_TASK GOAL_. Search the data below for the word "schottky" and report how many lines contain it. Nothing but the number is needed.

# # # # #

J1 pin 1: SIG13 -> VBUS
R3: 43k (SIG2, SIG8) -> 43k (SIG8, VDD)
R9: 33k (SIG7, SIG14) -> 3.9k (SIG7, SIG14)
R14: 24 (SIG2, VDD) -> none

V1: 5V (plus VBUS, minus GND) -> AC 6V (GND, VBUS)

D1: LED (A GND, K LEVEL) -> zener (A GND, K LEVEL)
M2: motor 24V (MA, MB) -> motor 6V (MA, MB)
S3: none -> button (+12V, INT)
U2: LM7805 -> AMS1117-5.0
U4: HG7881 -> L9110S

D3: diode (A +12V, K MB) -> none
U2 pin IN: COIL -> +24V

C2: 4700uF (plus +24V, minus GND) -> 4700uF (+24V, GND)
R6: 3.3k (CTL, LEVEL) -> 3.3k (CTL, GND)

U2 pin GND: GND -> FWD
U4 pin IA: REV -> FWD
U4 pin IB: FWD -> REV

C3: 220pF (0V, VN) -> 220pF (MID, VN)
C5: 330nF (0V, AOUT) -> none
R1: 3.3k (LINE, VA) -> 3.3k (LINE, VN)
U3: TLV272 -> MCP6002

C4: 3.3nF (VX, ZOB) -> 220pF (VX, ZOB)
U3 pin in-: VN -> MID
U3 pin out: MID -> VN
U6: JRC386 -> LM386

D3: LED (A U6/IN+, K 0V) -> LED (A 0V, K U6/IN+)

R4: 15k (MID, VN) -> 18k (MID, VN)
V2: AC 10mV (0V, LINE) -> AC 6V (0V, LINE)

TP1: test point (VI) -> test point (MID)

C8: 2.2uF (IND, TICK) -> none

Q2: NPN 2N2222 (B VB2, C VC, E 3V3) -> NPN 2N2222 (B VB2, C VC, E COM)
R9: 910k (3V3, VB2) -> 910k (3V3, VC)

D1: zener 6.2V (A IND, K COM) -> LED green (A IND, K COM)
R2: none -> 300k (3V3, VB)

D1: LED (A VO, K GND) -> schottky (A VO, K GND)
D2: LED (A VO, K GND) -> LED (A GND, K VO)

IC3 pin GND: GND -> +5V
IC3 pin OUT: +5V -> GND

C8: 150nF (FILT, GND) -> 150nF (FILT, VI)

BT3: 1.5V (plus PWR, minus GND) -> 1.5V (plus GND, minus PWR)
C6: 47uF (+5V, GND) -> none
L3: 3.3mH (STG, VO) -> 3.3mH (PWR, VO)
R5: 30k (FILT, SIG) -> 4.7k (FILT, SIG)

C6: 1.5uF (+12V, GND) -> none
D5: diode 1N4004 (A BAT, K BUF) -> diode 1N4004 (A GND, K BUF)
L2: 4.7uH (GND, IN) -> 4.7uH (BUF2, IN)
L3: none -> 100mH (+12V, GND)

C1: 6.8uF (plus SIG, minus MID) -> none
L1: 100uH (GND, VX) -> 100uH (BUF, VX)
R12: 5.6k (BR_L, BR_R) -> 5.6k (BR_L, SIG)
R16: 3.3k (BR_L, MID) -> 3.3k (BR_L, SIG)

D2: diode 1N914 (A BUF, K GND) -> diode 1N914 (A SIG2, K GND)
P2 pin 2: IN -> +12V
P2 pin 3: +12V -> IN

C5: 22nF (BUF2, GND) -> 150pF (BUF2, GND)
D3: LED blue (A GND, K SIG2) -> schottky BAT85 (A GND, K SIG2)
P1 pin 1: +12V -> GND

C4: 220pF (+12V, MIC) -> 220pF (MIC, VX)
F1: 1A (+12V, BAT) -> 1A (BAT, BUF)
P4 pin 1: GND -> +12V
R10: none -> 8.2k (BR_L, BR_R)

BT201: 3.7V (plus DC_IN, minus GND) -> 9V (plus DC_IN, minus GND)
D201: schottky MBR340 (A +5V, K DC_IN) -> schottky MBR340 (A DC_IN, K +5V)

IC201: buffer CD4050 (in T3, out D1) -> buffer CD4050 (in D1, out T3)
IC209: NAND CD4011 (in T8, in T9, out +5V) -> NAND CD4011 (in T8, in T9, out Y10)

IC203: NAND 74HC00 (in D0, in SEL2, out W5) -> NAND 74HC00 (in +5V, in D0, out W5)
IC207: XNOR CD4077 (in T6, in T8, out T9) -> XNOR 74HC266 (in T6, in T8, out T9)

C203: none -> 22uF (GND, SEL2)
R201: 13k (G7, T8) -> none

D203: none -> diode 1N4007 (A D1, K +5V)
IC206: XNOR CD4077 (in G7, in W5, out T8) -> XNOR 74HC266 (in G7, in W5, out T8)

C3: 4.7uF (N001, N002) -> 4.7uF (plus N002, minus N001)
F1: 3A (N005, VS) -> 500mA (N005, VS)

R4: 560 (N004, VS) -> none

# # # # #

_EXERCISE OUTPUT_. 3